- LISTED ENTRIES
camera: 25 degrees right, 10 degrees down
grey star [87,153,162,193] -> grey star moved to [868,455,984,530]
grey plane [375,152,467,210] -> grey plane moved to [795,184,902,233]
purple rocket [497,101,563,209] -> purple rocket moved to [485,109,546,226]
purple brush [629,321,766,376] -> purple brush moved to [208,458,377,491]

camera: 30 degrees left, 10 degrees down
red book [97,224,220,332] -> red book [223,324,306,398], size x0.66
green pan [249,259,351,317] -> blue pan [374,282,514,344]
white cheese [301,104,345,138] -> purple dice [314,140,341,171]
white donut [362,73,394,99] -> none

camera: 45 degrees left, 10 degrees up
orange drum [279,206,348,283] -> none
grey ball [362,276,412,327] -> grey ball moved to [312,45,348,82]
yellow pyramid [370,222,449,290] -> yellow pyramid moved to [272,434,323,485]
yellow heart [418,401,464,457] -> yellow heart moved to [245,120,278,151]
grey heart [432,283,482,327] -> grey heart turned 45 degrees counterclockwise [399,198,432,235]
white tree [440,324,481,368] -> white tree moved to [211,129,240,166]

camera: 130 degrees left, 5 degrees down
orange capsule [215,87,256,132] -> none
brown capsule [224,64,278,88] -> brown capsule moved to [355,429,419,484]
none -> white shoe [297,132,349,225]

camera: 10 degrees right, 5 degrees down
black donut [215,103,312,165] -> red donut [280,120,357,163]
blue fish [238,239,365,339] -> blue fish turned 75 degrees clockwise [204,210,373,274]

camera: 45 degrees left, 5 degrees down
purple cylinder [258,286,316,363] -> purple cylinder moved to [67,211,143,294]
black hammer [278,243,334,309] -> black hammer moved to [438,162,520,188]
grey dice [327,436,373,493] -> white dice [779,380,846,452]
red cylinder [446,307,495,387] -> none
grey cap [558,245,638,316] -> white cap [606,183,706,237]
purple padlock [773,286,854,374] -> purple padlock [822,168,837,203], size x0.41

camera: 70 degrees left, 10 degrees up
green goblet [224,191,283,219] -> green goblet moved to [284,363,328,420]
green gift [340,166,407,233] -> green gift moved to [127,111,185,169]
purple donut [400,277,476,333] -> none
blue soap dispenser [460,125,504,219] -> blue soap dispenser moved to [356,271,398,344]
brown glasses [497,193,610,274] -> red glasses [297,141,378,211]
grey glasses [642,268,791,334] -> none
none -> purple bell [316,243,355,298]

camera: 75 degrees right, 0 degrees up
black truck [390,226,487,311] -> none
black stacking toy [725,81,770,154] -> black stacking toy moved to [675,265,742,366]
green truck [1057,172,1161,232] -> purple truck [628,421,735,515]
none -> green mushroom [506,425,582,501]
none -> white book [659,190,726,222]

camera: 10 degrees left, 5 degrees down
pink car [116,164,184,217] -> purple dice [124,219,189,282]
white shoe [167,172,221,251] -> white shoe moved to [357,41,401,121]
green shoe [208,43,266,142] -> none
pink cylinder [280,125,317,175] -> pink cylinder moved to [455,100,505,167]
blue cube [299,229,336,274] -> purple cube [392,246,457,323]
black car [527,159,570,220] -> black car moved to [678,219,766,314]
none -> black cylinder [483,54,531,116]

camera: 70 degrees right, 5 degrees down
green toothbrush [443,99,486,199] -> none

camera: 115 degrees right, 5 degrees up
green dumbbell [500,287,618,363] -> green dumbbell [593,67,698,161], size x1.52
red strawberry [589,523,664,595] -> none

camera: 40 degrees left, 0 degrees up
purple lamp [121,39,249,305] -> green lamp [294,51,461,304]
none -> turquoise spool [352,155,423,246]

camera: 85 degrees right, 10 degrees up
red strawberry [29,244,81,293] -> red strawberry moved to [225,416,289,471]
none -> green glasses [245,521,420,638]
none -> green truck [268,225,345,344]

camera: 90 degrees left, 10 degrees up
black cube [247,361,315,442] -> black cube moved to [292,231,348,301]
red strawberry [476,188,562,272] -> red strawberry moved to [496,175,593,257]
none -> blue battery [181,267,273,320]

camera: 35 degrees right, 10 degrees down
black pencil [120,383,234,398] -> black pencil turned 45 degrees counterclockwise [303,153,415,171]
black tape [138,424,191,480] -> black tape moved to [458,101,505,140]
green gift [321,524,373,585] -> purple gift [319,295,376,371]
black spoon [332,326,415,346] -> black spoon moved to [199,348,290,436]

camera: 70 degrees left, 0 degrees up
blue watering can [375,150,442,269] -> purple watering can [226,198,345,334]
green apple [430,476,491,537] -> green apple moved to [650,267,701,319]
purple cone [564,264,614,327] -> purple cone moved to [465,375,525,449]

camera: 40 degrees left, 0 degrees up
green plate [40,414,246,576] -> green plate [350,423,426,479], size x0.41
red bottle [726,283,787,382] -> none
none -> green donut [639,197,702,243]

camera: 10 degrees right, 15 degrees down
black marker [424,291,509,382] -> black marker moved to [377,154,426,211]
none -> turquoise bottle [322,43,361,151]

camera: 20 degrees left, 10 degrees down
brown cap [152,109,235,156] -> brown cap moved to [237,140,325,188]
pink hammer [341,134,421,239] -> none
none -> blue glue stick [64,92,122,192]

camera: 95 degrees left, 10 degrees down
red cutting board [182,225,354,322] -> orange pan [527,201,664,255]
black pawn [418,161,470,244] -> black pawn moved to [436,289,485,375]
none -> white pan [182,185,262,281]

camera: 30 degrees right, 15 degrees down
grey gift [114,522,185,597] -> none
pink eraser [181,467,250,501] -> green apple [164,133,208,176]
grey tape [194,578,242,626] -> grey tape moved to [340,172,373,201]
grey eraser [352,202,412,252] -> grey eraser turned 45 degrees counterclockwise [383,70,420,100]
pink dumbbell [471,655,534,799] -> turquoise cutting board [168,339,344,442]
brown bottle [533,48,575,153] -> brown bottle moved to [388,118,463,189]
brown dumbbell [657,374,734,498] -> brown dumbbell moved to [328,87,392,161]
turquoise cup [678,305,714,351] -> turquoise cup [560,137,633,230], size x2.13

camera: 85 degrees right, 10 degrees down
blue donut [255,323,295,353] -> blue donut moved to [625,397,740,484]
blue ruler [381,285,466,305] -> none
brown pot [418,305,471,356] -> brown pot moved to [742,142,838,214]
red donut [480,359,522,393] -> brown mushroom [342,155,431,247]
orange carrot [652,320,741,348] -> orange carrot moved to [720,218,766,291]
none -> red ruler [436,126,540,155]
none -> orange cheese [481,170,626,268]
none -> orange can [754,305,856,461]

- WHAT THE EXERCISE ASKS
Transcribe exactly, and only, the lines from the opening line of the records through the line containing "camera: 45 degrees left, 5 degrees down".

- TASK SOLUTION
camera: 25 degrees right, 10 degrees down
grey star [87,153,162,193] -> grey star moved to [868,455,984,530]
grey plane [375,152,467,210] -> grey plane moved to [795,184,902,233]
purple rocket [497,101,563,209] -> purple rocket moved to [485,109,546,226]
purple brush [629,321,766,376] -> purple brush moved to [208,458,377,491]

camera: 30 degrees left, 10 degrees down
red book [97,224,220,332] -> red book [223,324,306,398], size x0.66
green pan [249,259,351,317] -> blue pan [374,282,514,344]
white cheese [301,104,345,138] -> purple dice [314,140,341,171]
white donut [362,73,394,99] -> none

camera: 45 degrees left, 10 degrees up
orange drum [279,206,348,283] -> none
grey ball [362,276,412,327] -> grey ball moved to [312,45,348,82]
yellow pyramid [370,222,449,290] -> yellow pyramid moved to [272,434,323,485]
yellow heart [418,401,464,457] -> yellow heart moved to [245,120,278,151]
grey heart [432,283,482,327] -> grey heart turned 45 degrees counterclockwise [399,198,432,235]
white tree [440,324,481,368] -> white tree moved to [211,129,240,166]

camera: 130 degrees left, 5 degrees down
orange capsule [215,87,256,132] -> none
brown capsule [224,64,278,88] -> brown capsule moved to [355,429,419,484]
none -> white shoe [297,132,349,225]

camera: 10 degrees right, 5 degrees down
black donut [215,103,312,165] -> red donut [280,120,357,163]
blue fish [238,239,365,339] -> blue fish turned 75 degrees clockwise [204,210,373,274]

camera: 45 degrees left, 5 degrees down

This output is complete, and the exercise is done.